··· Supplied material

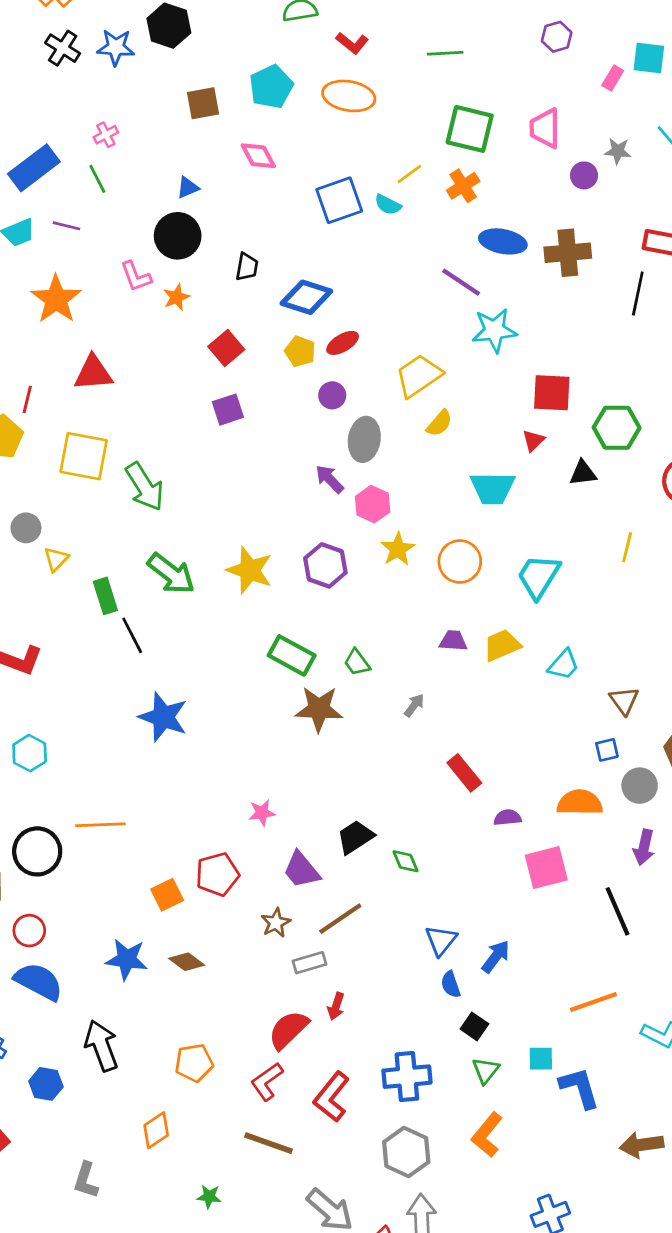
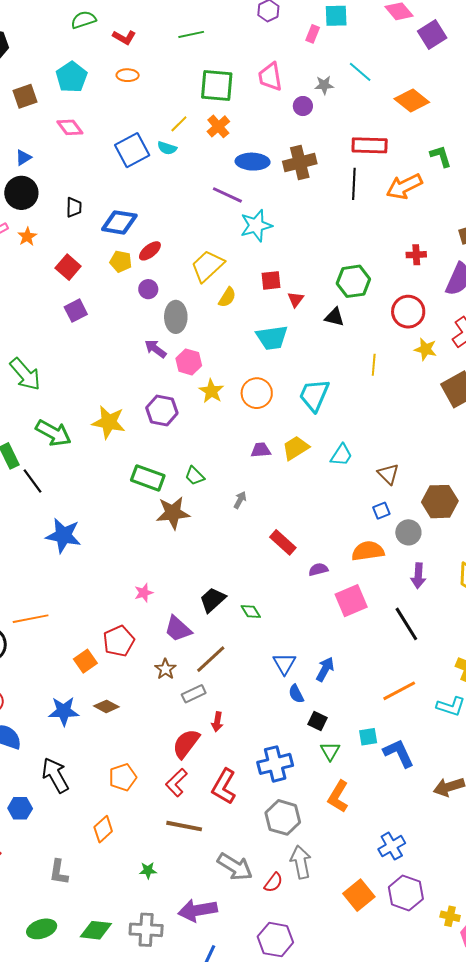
orange ellipse: (349, 96) -> (128, 75), size x0.6
red square: (552, 393) -> (271, 280), moved, size x0.7
black triangle: (583, 473) -> (334, 317), turned 30

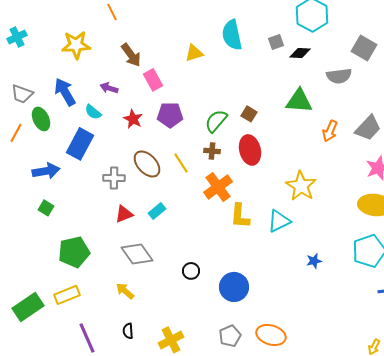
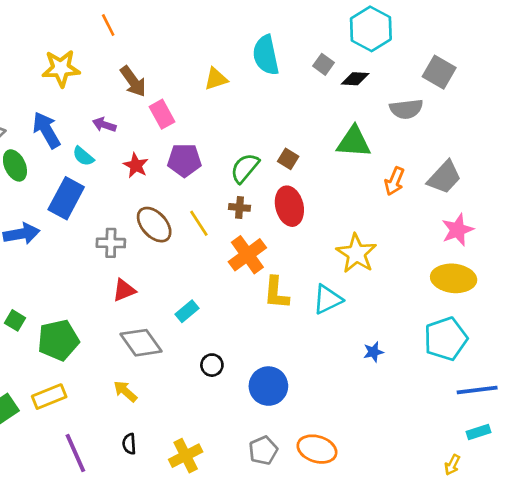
gray square: (276, 42) -> (324, 64), turned -35
green square: (46, 208) -> (15, 320), moved
cyan rectangle: (157, 211) -> (187, 311), moved

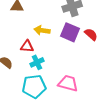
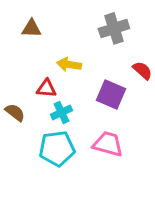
purple square: (70, 32) -> (111, 94), moved

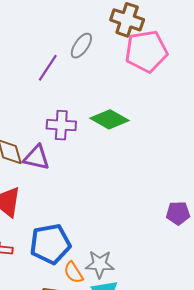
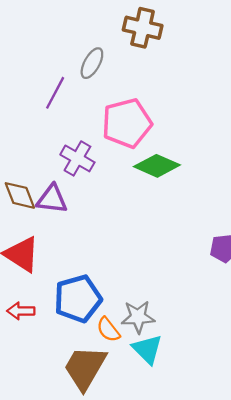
pink pentagon: (146, 51) -> (127, 123), moved
green diamond: (109, 119) -> (157, 166), moved
purple cross: (61, 125) -> (77, 158), turned 32

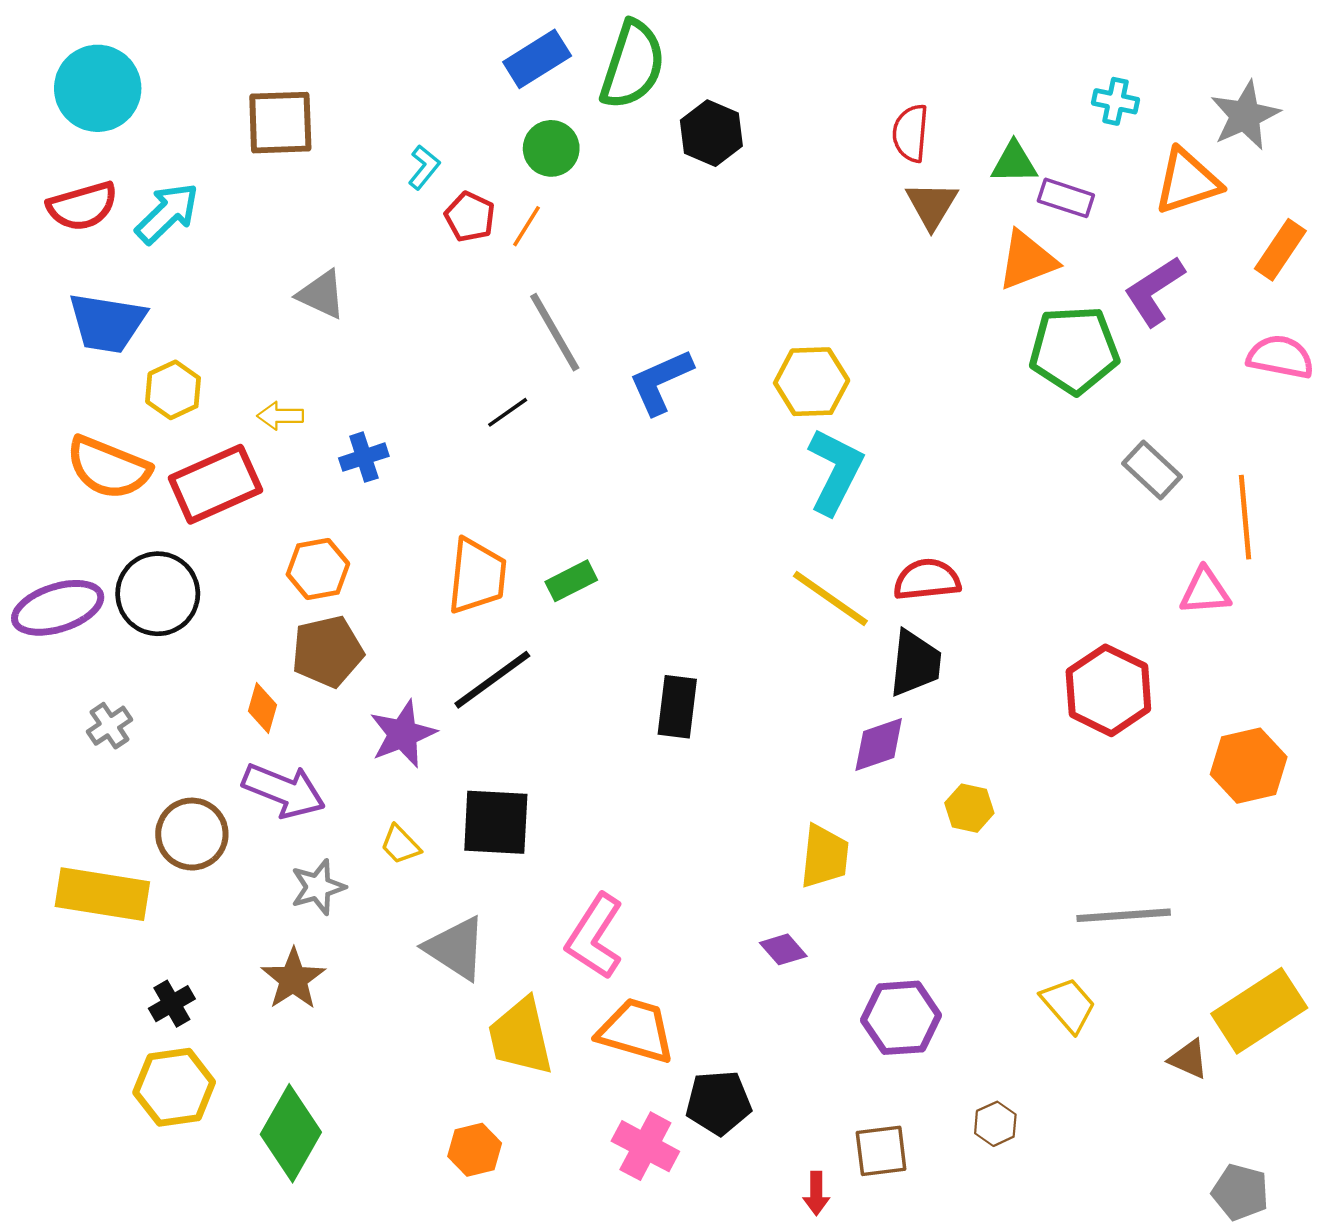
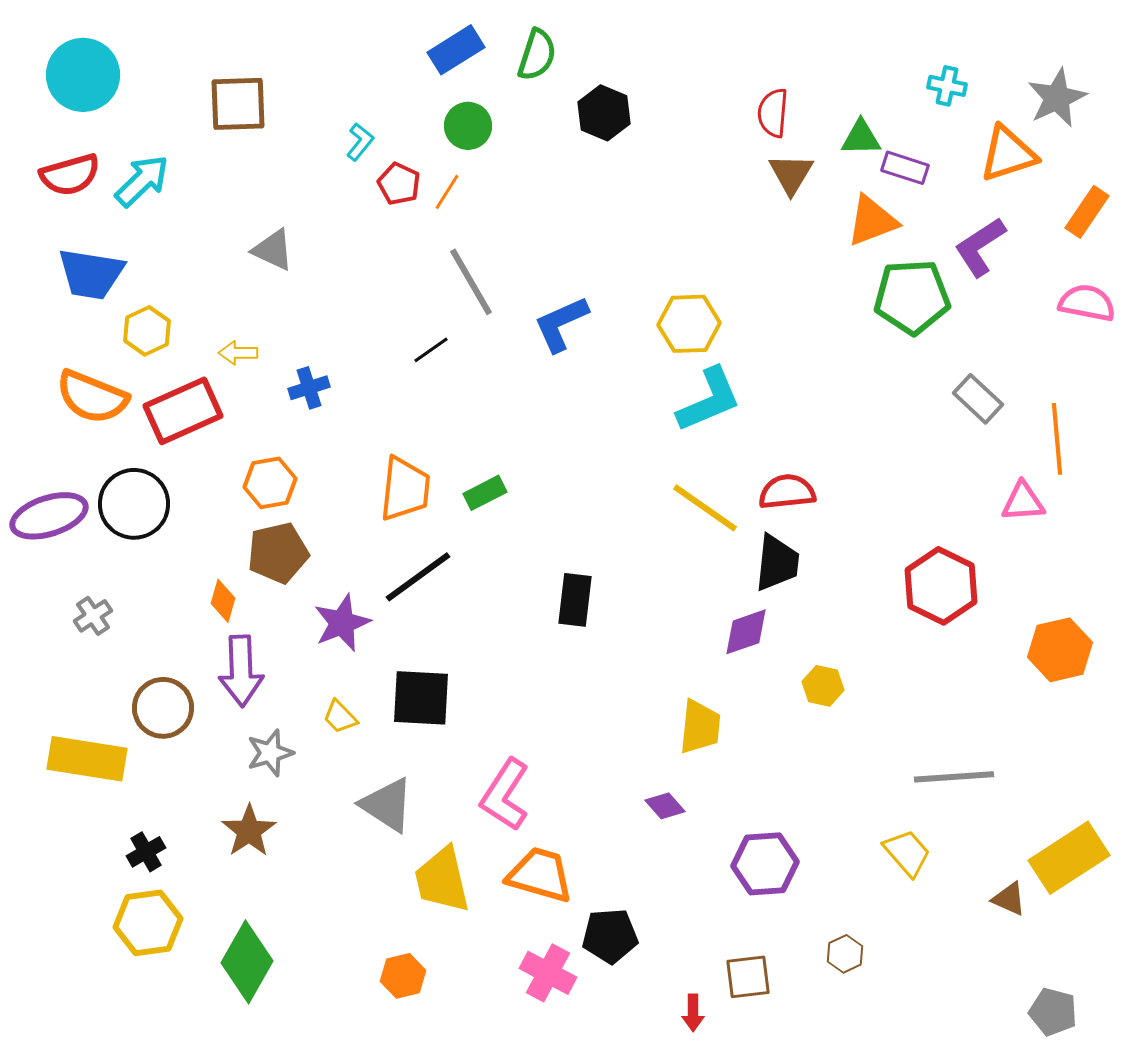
green semicircle: (632, 65) -> (537, 55), size x0.7
cyan L-shape: (835, 471) -> (709, 400), turned 40
purple arrow: (284, 790) -> (241, 671), turned 66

······

Would you count the lines in the data that include the word "turned" and reply with only the number?

*Your response*. 5